How to complete this task: Will you write out the data exactly, excluding every picture?

Material provided:
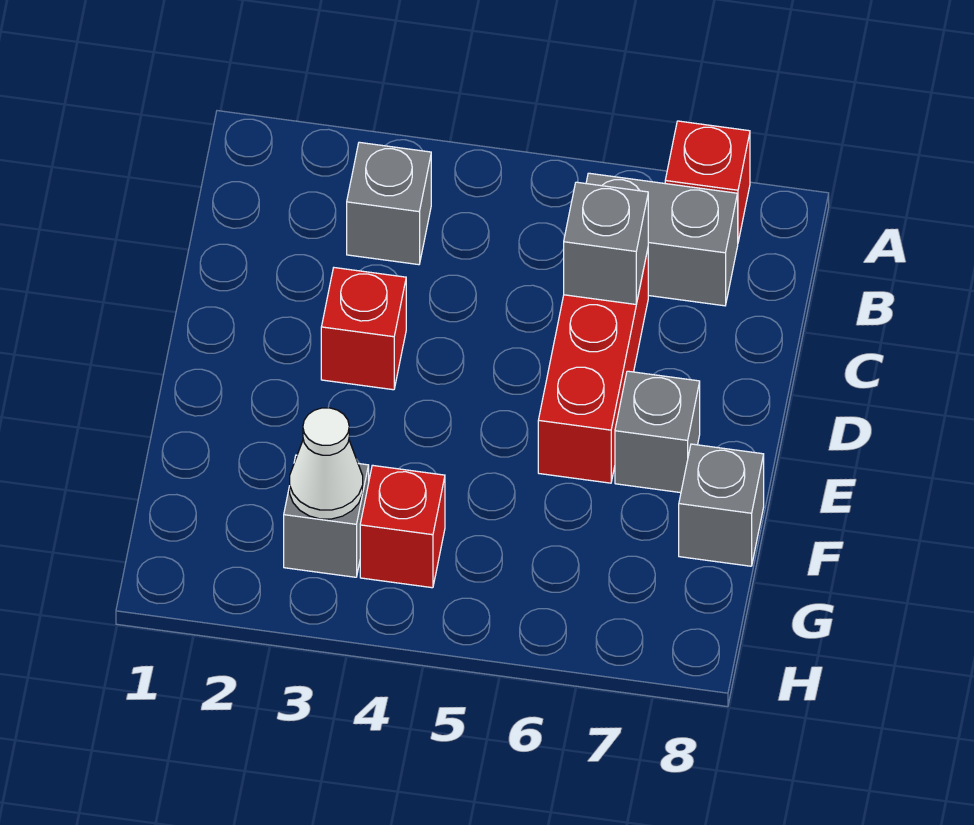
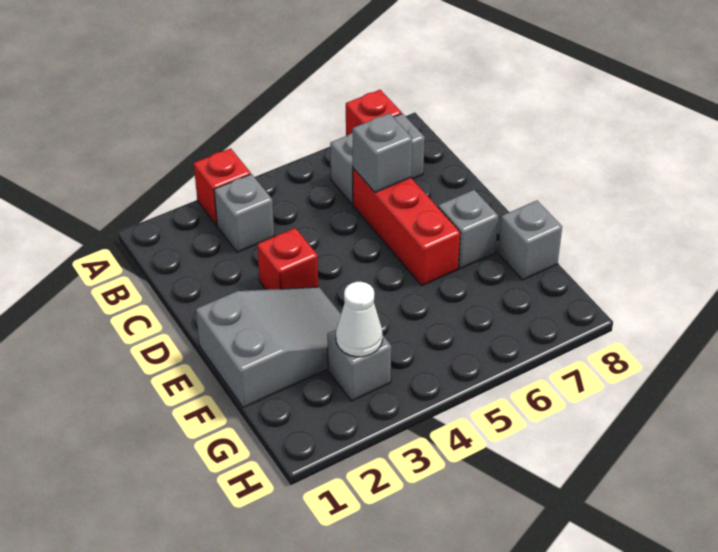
none -> grey slope E1:F3 level 1 top 1
red brick G4 level 1 -> red brick A3 level 1

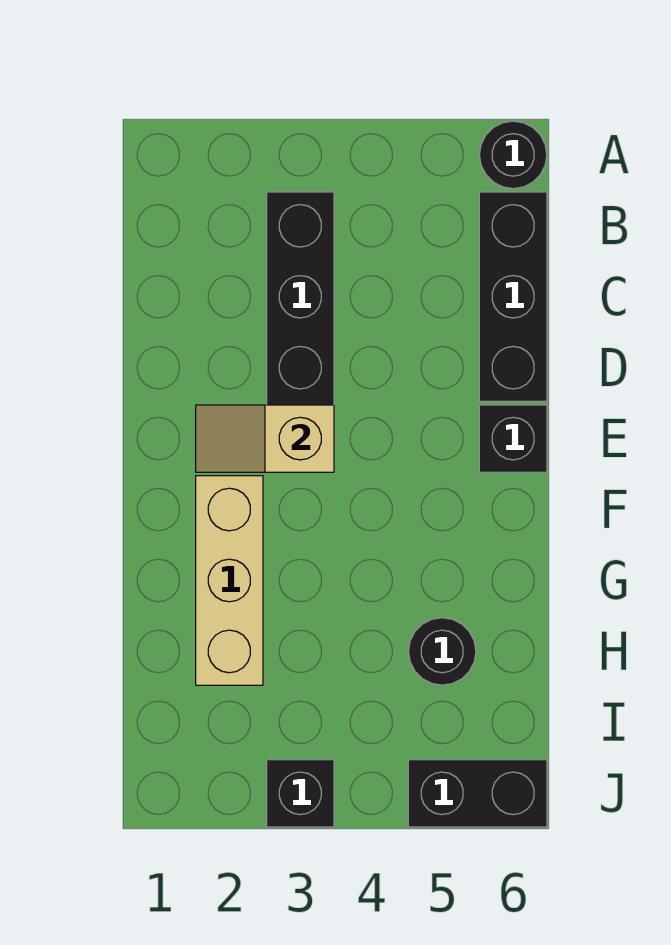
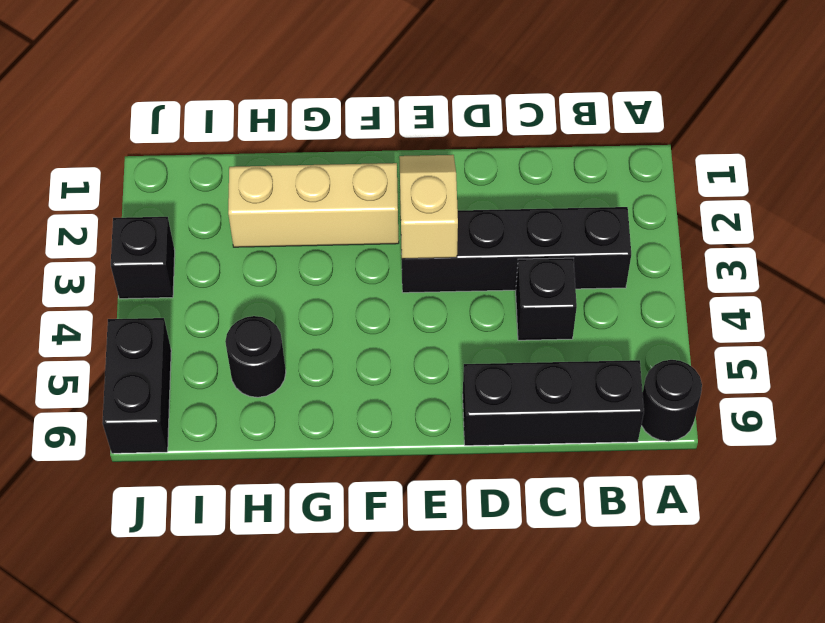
black brick E6 level 1 -> black brick C4 level 1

Response area:
none -> grey slope E1:F3 level 1 top 1
red brick G4 level 1 -> red brick A3 level 1

black brick E6 level 1 -> black brick C4 level 1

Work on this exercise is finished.